Your copy of the data should match it exactly, leaving out only the pictures.

*** PROVIDED MATERIAL ***

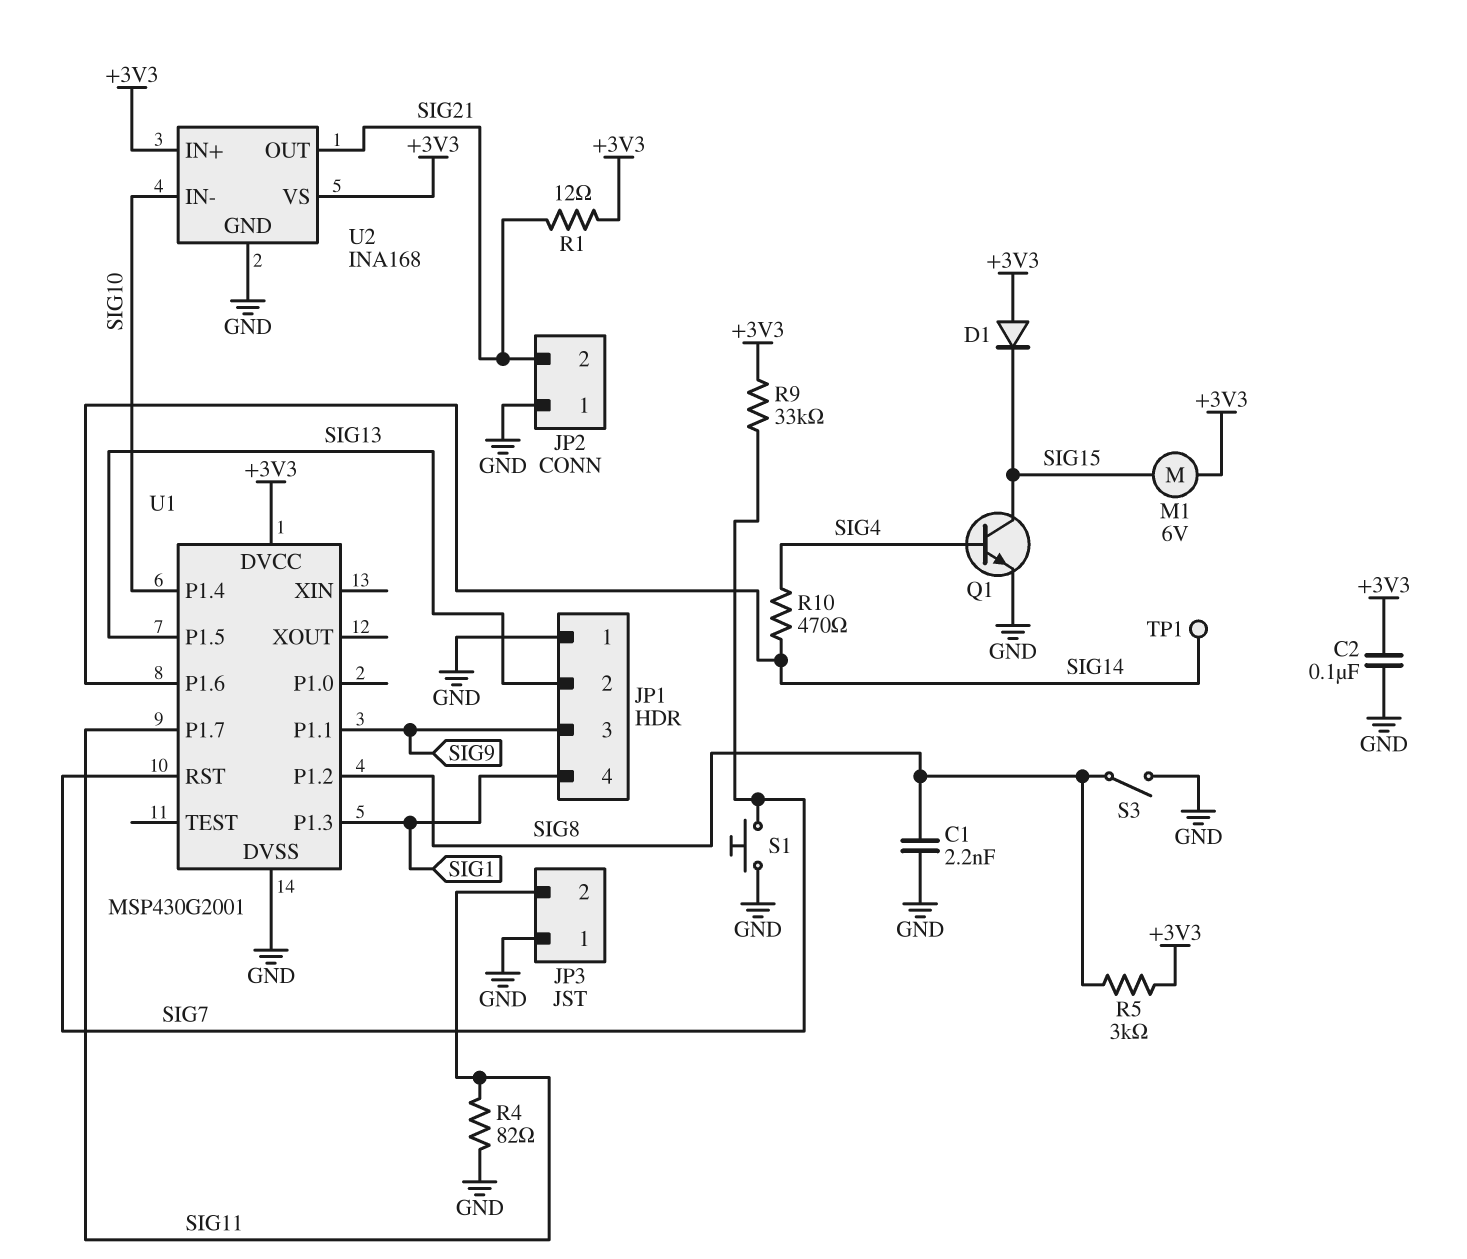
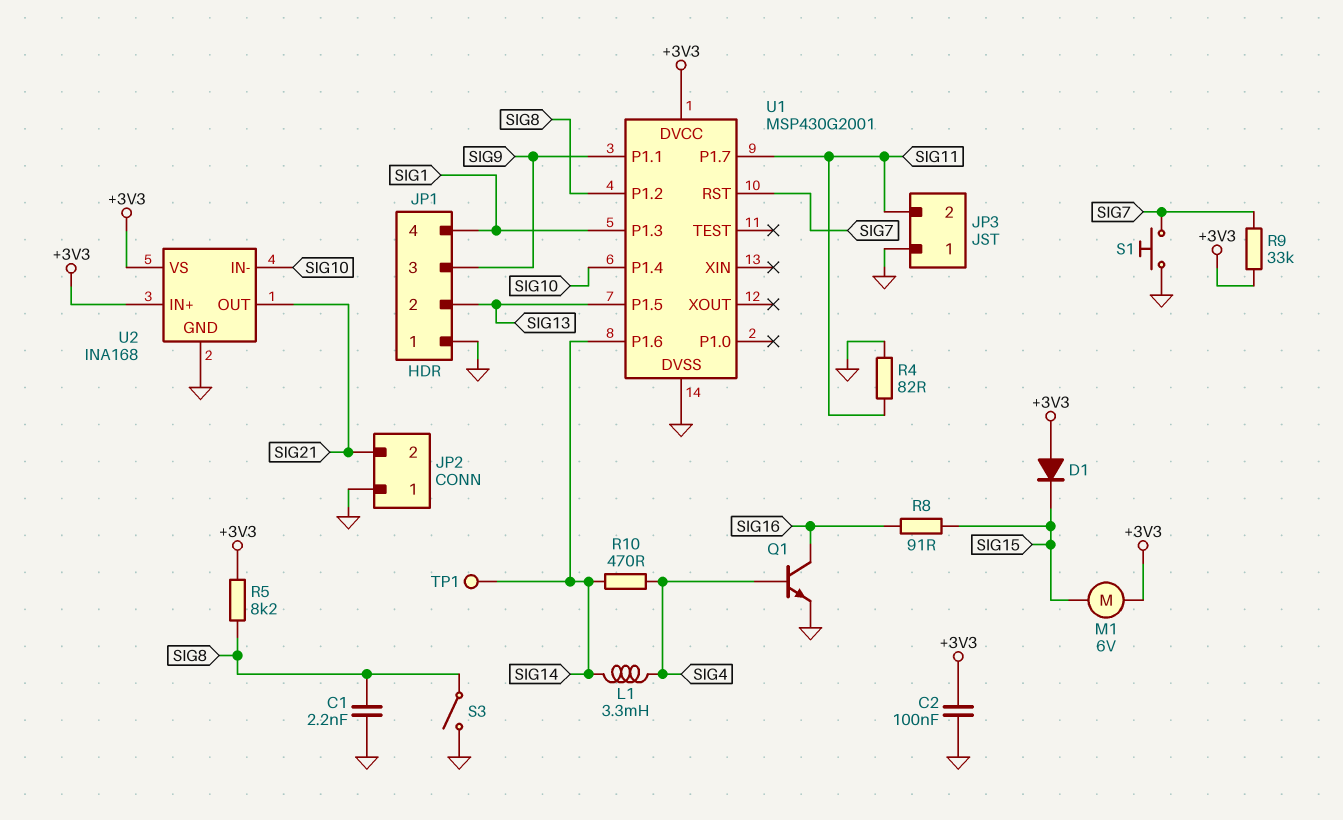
L1: none -> 3.3mH (SIG4, SIG14)
Q1: NPN (B SIG4, C SIG15, E GND) -> NPN (B SIG4, C SIG16, E GND)
R1: 12 (+3V3, SIG21) -> none
R5: 3k (+3V3, SIG8) -> 8.2k (+3V3, SIG8)
R8: none -> 91 (SIG15, SIG16)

*** End of PROVIDED MATERIAL ***

SOLUTION BELOW =>
L1: none -> 3.3mH (SIG4, SIG14)
Q1: NPN (B SIG4, C SIG15, E GND) -> NPN (B SIG4, C SIG16, E GND)
R1: 12 (+3V3, SIG21) -> none
R5: 3k (+3V3, SIG8) -> 8.2k (+3V3, SIG8)
R8: none -> 91 (SIG15, SIG16)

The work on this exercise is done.